_What the task asks_
Output, exactly and in full, only the lines from the one containing "brown traffic cone: 3 -> 1" to the last line of the data. Pictures should not appear.

_Material supplied_
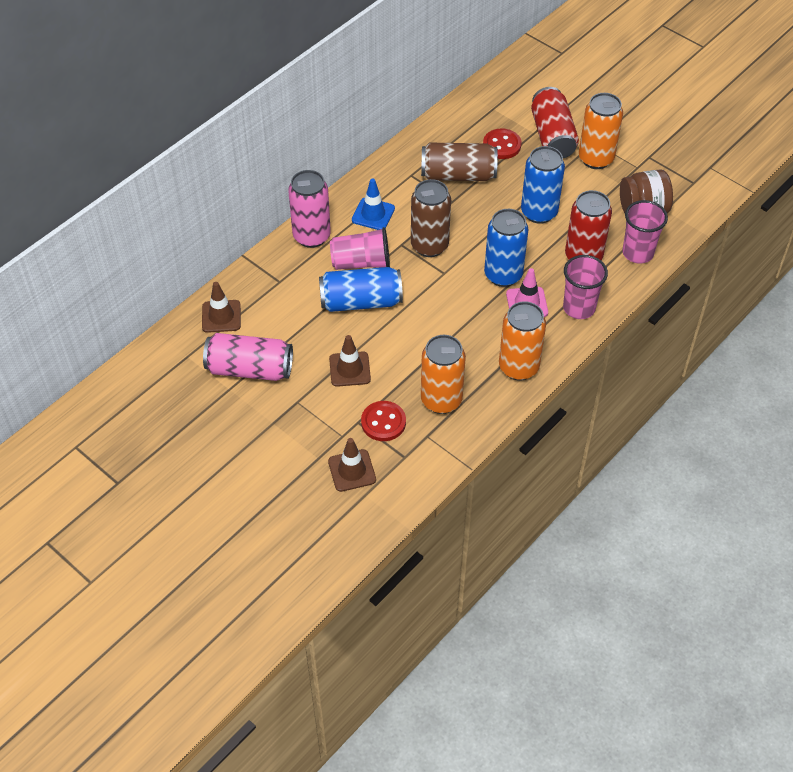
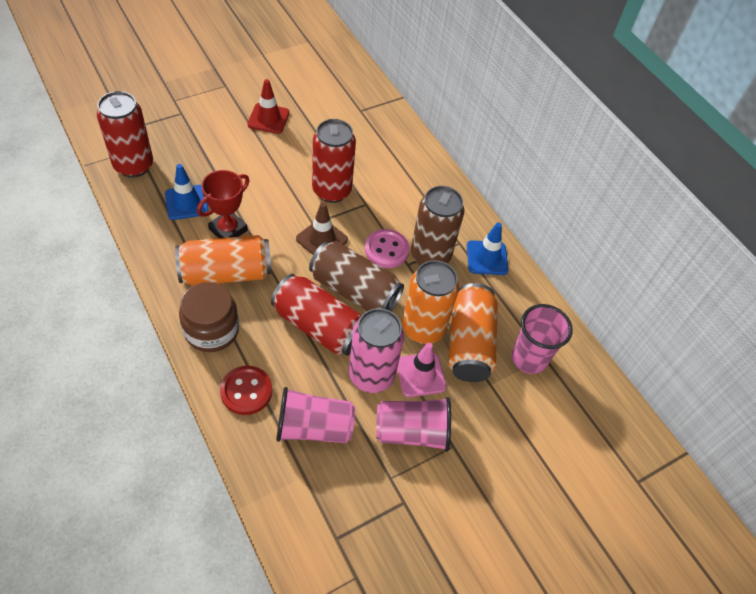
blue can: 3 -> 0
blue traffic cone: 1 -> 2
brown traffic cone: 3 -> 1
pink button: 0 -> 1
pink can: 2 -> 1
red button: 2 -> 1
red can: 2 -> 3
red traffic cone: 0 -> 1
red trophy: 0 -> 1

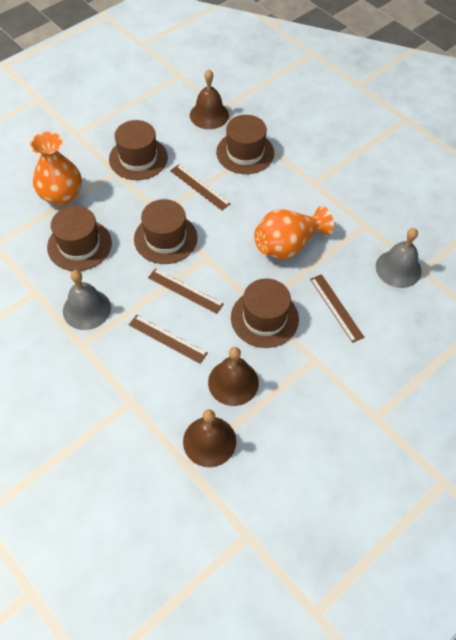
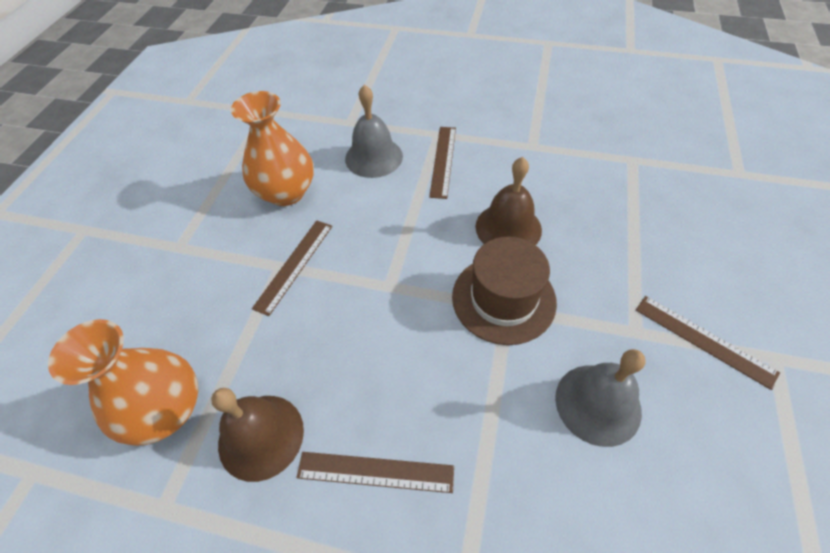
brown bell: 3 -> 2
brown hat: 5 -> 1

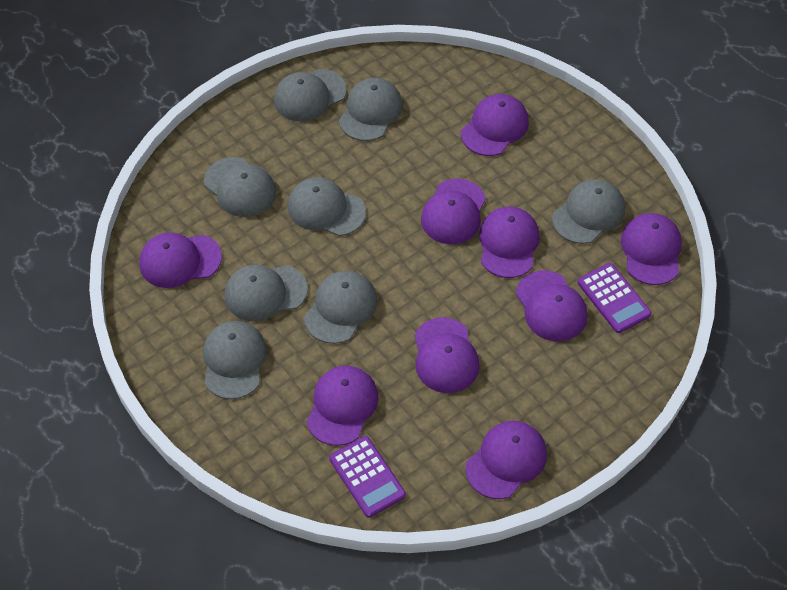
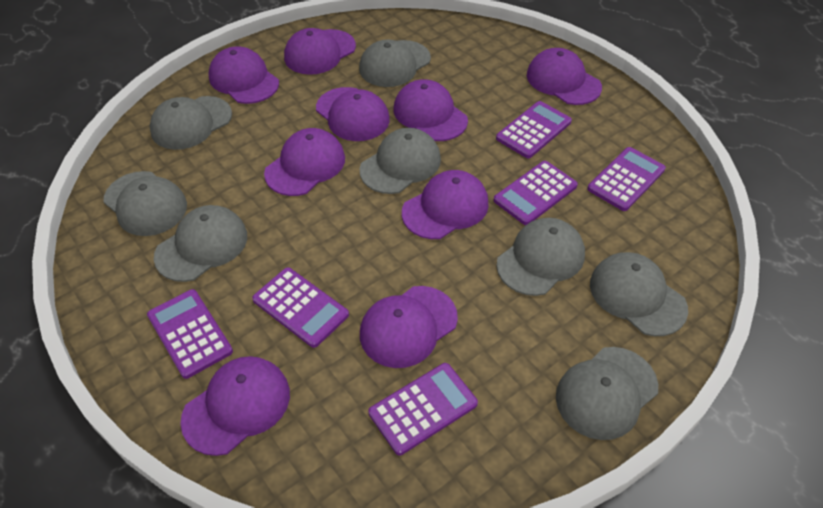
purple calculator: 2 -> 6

_Response_
brown traffic cone: 3 -> 1
pink button: 0 -> 1
pink can: 2 -> 1
red button: 2 -> 1
red can: 2 -> 3
red traffic cone: 0 -> 1
red trophy: 0 -> 1

brown bell: 3 -> 2
brown hat: 5 -> 1

purple calculator: 2 -> 6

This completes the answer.